[Records shown Boundary: Start]
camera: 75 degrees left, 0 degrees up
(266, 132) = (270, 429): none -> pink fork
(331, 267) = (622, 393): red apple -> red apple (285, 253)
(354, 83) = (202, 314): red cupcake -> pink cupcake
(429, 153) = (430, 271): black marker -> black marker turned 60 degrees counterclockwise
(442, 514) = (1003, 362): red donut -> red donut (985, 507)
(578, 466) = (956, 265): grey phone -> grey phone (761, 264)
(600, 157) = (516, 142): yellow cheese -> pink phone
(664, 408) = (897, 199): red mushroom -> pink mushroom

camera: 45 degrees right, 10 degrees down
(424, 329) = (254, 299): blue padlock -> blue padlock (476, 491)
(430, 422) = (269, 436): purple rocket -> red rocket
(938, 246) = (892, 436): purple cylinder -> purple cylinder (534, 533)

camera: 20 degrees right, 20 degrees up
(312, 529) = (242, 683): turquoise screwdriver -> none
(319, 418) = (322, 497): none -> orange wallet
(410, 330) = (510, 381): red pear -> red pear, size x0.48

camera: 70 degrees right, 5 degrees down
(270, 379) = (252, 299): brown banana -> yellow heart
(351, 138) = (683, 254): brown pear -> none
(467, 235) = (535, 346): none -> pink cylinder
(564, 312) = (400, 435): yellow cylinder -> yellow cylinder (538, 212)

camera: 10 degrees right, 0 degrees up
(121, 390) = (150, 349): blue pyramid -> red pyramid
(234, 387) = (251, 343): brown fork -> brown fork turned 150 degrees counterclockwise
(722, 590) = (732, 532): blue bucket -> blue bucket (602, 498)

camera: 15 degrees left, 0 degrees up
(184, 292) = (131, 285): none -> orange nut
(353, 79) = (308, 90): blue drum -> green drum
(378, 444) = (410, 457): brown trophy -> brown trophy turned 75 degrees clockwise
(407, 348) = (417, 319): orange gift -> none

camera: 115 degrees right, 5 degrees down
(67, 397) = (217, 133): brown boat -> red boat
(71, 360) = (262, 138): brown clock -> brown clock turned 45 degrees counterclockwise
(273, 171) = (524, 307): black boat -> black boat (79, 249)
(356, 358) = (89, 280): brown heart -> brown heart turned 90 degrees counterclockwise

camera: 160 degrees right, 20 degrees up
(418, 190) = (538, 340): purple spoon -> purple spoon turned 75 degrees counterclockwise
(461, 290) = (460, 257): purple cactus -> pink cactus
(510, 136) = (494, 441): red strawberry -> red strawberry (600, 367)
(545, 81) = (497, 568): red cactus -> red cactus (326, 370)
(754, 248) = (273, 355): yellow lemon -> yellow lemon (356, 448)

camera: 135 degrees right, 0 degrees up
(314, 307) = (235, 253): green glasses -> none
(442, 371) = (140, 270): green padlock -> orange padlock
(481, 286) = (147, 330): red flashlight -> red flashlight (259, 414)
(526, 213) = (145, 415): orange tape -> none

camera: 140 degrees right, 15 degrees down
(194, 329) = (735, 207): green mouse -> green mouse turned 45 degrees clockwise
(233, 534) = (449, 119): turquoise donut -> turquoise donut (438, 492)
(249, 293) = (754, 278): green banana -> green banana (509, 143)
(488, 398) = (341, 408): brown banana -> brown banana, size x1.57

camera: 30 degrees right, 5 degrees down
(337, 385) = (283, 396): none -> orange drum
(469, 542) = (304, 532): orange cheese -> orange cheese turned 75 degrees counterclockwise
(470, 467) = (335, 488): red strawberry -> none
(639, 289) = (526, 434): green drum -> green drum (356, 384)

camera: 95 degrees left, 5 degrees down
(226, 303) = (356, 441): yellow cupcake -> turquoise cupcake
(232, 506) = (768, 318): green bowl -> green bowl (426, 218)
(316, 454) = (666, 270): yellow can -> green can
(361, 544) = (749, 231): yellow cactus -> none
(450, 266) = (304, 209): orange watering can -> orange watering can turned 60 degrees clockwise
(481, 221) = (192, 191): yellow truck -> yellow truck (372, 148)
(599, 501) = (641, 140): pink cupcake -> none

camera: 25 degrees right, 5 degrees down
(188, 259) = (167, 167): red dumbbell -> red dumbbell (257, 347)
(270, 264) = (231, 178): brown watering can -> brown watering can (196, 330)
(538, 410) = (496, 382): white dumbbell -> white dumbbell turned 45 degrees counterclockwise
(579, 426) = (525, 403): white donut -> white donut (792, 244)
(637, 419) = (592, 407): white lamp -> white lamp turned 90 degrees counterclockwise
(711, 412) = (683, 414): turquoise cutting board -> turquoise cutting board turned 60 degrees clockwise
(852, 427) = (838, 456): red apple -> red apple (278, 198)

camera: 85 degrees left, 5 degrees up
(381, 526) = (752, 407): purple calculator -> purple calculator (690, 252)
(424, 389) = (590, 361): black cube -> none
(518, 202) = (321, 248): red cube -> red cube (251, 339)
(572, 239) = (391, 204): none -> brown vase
[Records shown Boundary: End]
(Directions for this task): Start with the line above that contains "(234, 387) = (251, 343): brown" and stop after the line that contains "camera: 140 degrees right, 15 degrees down". Output those lines exactly, and only those.

(Worked solution):
(234, 387) = (251, 343): brown fork -> brown fork turned 150 degrees counterclockwise
(722, 590) = (732, 532): blue bucket -> blue bucket (602, 498)

camera: 15 degrees left, 0 degrees up
(184, 292) = (131, 285): none -> orange nut
(353, 79) = (308, 90): blue drum -> green drum
(378, 444) = (410, 457): brown trophy -> brown trophy turned 75 degrees clockwise
(407, 348) = (417, 319): orange gift -> none

camera: 115 degrees right, 5 degrees down
(67, 397) = (217, 133): brown boat -> red boat
(71, 360) = (262, 138): brown clock -> brown clock turned 45 degrees counterclockwise
(273, 171) = (524, 307): black boat -> black boat (79, 249)
(356, 358) = (89, 280): brown heart -> brown heart turned 90 degrees counterclockwise

camera: 160 degrees right, 20 degrees up
(418, 190) = (538, 340): purple spoon -> purple spoon turned 75 degrees counterclockwise
(461, 290) = (460, 257): purple cactus -> pink cactus
(510, 136) = (494, 441): red strawberry -> red strawberry (600, 367)
(545, 81) = (497, 568): red cactus -> red cactus (326, 370)
(754, 248) = (273, 355): yellow lemon -> yellow lemon (356, 448)

camera: 135 degrees right, 0 degrees up
(314, 307) = (235, 253): green glasses -> none
(442, 371) = (140, 270): green padlock -> orange padlock
(481, 286) = (147, 330): red flashlight -> red flashlight (259, 414)
(526, 213) = (145, 415): orange tape -> none

camera: 140 degrees right, 15 degrees down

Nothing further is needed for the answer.